(Supplied records):
# # # #

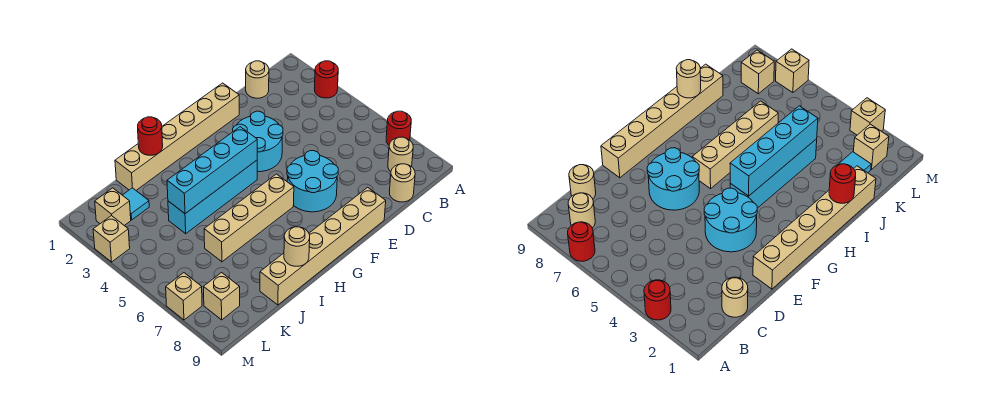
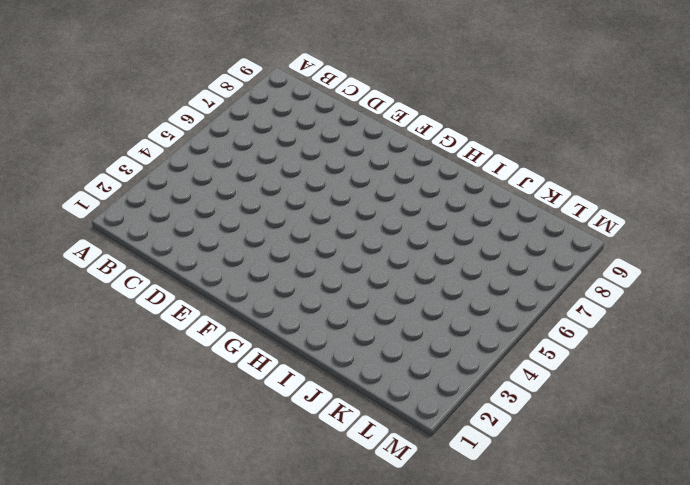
none -> red round brick A3 level 1
none -> red round brick A7 level 1
none -> tan round brick B8 level 1

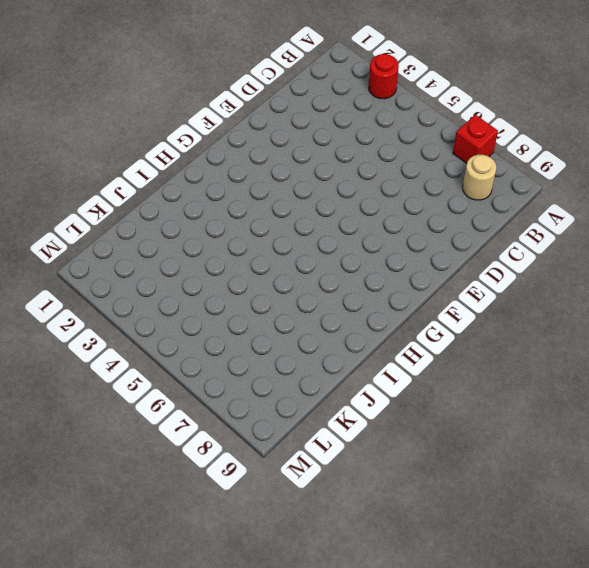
red brick A7 level 1 -> red round brick A7 level 1
none -> tan round brick C1 level 1
none -> tan round brick C9 level 1
none -> tan brick E1:J1 level 1

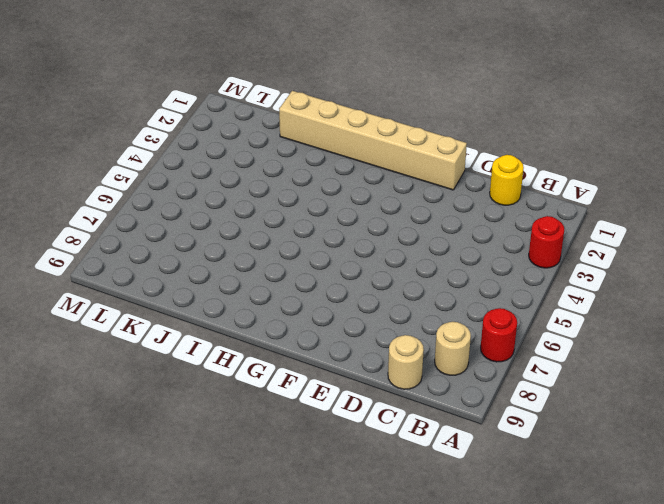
yellow round brick C1 level 1 -> tan round brick C1 level 1
none -> cyan round brick E3:F4 level 1
none -> cyan round brick E6:F7 level 1
none -> tan brick E9:J9 level 1

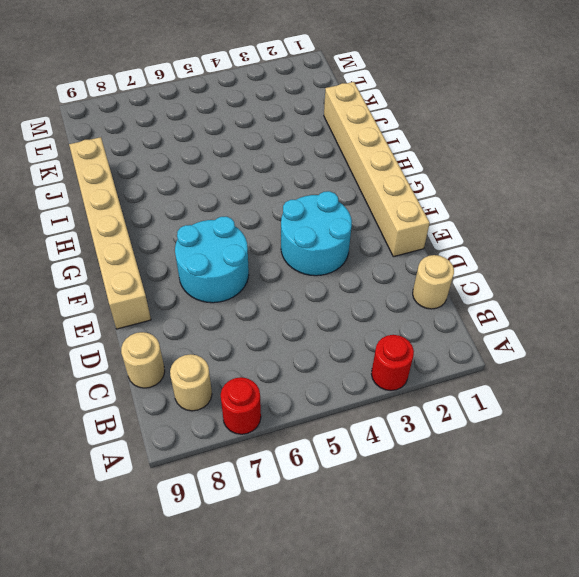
none -> cyan brick G4:J4 level 1
none -> tan brick G6:J6 level 1
none -> cyan tile K2 level 1

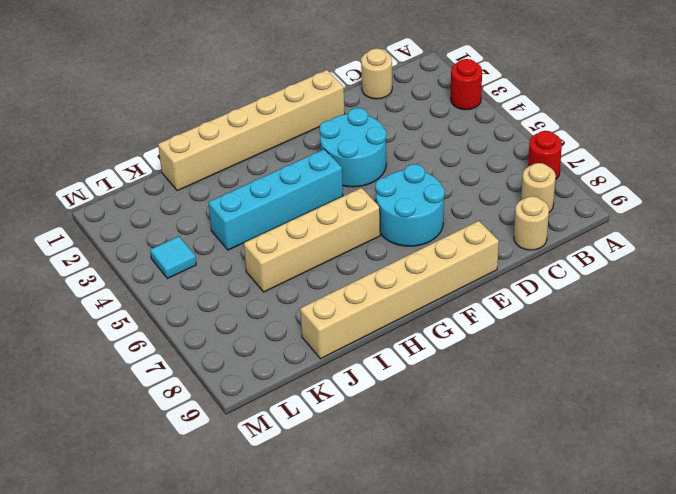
cyan tile L4 level 1 -> cyan tile K2 level 1
none -> tan brick L2 level 1
none -> tan brick L8 level 1
none -> tan brick M3 level 1

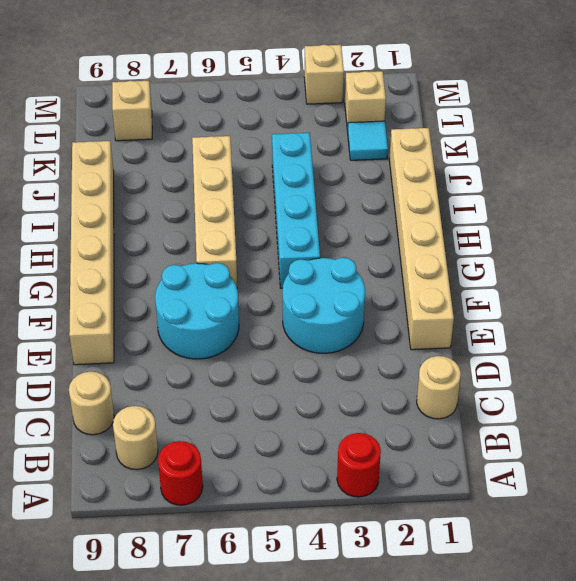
none -> tan brick M7 level 1
none -> cyan brick G4:J4 level 2
none -> red round brick I1 level 2

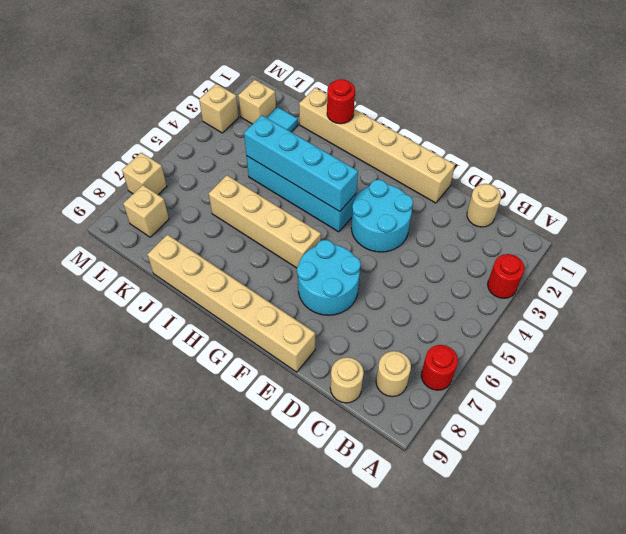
none -> tan round brick I9 level 2

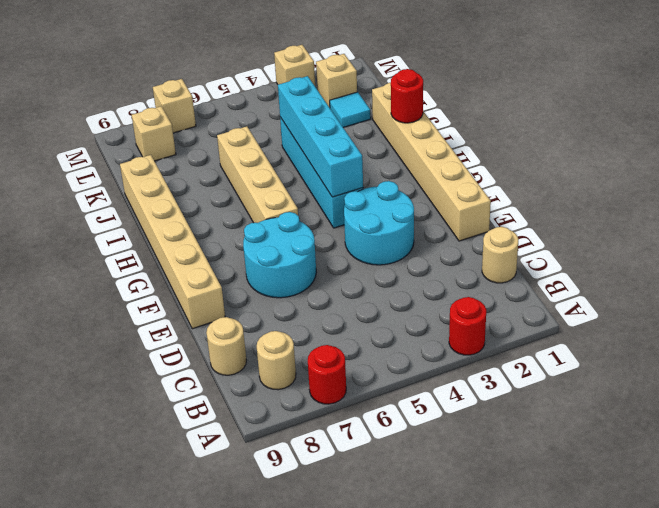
none -> tan round brick I9 level 2

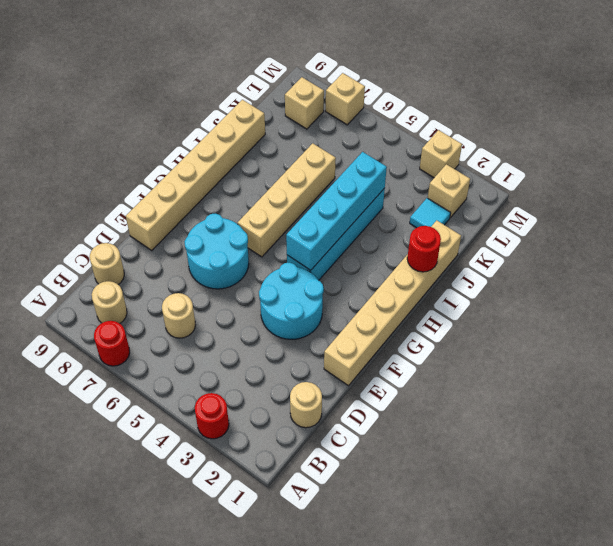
tan round brick C6 level 1 -> tan round brick I9 level 2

# # # #

(Brief): Whenever a picture appears, leave it out, and return every record exactly.

(Answer space):
none -> red round brick A3 level 1
none -> red round brick A7 level 1
none -> tan round brick B8 level 1

red brick A7 level 1 -> red round brick A7 level 1
none -> tan round brick C1 level 1
none -> tan round brick C9 level 1
none -> tan brick E1:J1 level 1

yellow round brick C1 level 1 -> tan round brick C1 level 1
none -> cyan round brick E3:F4 level 1
none -> cyan round brick E6:F7 level 1
none -> tan brick E9:J9 level 1

none -> cyan brick G4:J4 level 1
none -> tan brick G6:J6 level 1
none -> cyan tile K2 level 1

cyan tile L4 level 1 -> cyan tile K2 level 1
none -> tan brick L2 level 1
none -> tan brick L8 level 1
none -> tan brick M3 level 1

none -> tan brick M7 level 1
none -> cyan brick G4:J4 level 2
none -> red round brick I1 level 2

none -> tan round brick I9 level 2

none -> tan round brick I9 level 2

tan round brick C6 level 1 -> tan round brick I9 level 2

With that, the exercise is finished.